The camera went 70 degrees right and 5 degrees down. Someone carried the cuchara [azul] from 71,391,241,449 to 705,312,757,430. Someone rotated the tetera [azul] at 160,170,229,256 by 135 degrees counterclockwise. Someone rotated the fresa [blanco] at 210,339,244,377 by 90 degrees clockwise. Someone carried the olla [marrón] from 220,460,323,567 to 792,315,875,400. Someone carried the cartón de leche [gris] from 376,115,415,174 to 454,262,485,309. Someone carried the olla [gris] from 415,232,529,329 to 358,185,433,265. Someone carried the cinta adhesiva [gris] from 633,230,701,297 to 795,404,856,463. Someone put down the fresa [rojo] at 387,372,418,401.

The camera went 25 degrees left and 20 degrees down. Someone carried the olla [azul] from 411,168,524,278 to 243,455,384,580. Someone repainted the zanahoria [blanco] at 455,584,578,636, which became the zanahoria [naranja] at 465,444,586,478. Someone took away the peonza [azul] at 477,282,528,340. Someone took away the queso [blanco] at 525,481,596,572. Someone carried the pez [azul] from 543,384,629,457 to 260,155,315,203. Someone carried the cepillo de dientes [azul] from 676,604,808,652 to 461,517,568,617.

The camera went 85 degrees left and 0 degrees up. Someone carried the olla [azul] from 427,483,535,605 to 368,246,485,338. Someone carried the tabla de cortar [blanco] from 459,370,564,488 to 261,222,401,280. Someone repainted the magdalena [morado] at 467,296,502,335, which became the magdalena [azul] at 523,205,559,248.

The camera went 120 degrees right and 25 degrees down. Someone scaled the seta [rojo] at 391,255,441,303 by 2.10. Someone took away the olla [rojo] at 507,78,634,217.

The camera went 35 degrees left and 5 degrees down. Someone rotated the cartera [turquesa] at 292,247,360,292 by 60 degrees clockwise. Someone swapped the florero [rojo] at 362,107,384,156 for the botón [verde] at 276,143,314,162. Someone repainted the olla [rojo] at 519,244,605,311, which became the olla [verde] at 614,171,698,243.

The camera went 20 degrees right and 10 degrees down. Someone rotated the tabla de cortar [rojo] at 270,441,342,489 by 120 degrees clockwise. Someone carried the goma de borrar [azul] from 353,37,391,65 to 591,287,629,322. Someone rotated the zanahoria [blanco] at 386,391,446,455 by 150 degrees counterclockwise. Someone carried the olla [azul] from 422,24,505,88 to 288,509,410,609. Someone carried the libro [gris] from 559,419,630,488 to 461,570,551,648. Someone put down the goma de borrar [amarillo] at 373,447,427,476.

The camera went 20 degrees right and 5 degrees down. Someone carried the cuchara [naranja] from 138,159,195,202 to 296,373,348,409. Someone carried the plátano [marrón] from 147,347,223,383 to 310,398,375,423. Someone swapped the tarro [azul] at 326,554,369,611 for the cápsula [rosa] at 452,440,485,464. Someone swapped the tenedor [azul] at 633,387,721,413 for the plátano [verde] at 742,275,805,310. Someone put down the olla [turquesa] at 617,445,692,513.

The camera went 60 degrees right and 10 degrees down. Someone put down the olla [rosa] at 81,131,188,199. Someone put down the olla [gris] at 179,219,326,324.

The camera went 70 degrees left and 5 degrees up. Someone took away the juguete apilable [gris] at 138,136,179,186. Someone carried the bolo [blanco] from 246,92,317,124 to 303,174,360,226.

-=-=-=-=-

- _Task item_:
Word for word, give back all the lines above.

- _Exercise solution_:
The camera went 70 degrees right and 5 degrees down. Someone carried the cuchara [azul] from 71,391,241,449 to 705,312,757,430. Someone rotated the tetera [azul] at 160,170,229,256 by 135 degrees counterclockwise. Someone rotated the fresa [blanco] at 210,339,244,377 by 90 degrees clockwise. Someone carried the olla [marrón] from 220,460,323,567 to 792,315,875,400. Someone carried the cartón de leche [gris] from 376,115,415,174 to 454,262,485,309. Someone carried the olla [gris] from 415,232,529,329 to 358,185,433,265. Someone carried the cinta adhesiva [gris] from 633,230,701,297 to 795,404,856,463. Someone put down the fresa [rojo] at 387,372,418,401.

The camera went 25 degrees left and 20 degrees down. Someone carried the olla [azul] from 411,168,524,278 to 243,455,384,580. Someone repainted the zanahoria [blanco] at 455,584,578,636, which became the zanahoria [naranja] at 465,444,586,478. Someone took away the peonza [azul] at 477,282,528,340. Someone took away the queso [blanco] at 525,481,596,572. Someone carried the pez [azul] from 543,384,629,457 to 260,155,315,203. Someone carried the cepillo de dientes [azul] from 676,604,808,652 to 461,517,568,617.

The camera went 85 degrees left and 0 degrees up. Someone carried the olla [azul] from 427,483,535,605 to 368,246,485,338. Someone carried the tabla de cortar [blanco] from 459,370,564,488 to 261,222,401,280. Someone repainted the magdalena [morado] at 467,296,502,335, which became the magdalena [azul] at 523,205,559,248.

The camera went 120 degrees right and 25 degrees down. Someone scaled the seta [rojo] at 391,255,441,303 by 2.10. Someone took away the olla [rojo] at 507,78,634,217.

The camera went 35 degrees left and 5 degrees down. Someone rotated the cartera [turquesa] at 292,247,360,292 by 60 degrees clockwise. Someone swapped the florero [rojo] at 362,107,384,156 for the botón [verde] at 276,143,314,162. Someone repainted the olla [rojo] at 519,244,605,311, which became the olla [verde] at 614,171,698,243.

The camera went 20 degrees right and 10 degrees down. Someone rotated the tabla de cortar [rojo] at 270,441,342,489 by 120 degrees clockwise. Someone carried the goma de borrar [azul] from 353,37,391,65 to 591,287,629,322. Someone rotated the zanahoria [blanco] at 386,391,446,455 by 150 degrees counterclockwise. Someone carried the olla [azul] from 422,24,505,88 to 288,509,410,609. Someone carried the libro [gris] from 559,419,630,488 to 461,570,551,648. Someone put down the goma de borrar [amarillo] at 373,447,427,476.

The camera went 20 degrees right and 5 degrees down. Someone carried the cuchara [naranja] from 138,159,195,202 to 296,373,348,409. Someone carried the plátano [marrón] from 147,347,223,383 to 310,398,375,423. Someone swapped the tarro [azul] at 326,554,369,611 for the cápsula [rosa] at 452,440,485,464. Someone swapped the tenedor [azul] at 633,387,721,413 for the plátano [verde] at 742,275,805,310. Someone put down the olla [turquesa] at 617,445,692,513.

The camera went 60 degrees right and 10 degrees down. Someone put down the olla [rosa] at 81,131,188,199. Someone put down the olla [gris] at 179,219,326,324.

The camera went 70 degrees left and 5 degrees up. Someone took away the juguete apilable [gris] at 138,136,179,186. Someone carried the bolo [blanco] from 246,92,317,124 to 303,174,360,226.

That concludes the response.